What is required: In the records that follow, find each line with "lemon" and pull it out.

Source material:
++++++

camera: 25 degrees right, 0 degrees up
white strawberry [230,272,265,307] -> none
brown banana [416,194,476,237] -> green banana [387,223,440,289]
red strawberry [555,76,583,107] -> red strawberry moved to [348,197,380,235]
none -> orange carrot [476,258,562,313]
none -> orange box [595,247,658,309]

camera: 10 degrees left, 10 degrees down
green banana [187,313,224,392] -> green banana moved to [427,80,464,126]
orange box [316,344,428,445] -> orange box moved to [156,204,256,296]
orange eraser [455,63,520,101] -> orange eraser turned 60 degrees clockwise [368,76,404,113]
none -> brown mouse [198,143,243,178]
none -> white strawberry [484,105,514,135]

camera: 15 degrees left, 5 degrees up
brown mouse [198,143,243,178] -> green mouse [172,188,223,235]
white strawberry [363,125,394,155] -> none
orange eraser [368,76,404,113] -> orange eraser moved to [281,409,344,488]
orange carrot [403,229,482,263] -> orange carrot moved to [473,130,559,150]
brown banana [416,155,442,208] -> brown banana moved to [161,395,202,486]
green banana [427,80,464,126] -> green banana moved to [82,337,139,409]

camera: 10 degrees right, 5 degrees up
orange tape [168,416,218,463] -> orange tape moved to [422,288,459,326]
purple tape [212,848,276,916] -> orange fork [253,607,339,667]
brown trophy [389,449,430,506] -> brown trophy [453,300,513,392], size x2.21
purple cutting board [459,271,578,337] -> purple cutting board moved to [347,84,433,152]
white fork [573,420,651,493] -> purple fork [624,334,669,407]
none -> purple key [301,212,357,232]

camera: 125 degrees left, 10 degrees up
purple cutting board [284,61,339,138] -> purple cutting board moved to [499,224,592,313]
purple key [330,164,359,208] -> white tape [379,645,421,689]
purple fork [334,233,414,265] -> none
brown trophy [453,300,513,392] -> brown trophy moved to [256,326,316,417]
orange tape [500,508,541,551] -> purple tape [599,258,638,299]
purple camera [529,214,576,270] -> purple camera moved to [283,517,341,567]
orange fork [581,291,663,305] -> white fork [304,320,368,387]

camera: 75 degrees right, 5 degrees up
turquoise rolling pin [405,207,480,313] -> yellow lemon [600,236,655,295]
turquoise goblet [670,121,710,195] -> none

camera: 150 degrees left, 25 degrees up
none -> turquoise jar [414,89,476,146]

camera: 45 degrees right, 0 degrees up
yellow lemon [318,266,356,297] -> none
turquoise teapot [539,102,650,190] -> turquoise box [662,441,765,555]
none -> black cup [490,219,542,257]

++++++

Answer section:
turquoise rolling pin [405,207,480,313] -> yellow lemon [600,236,655,295]
yellow lemon [318,266,356,297] -> none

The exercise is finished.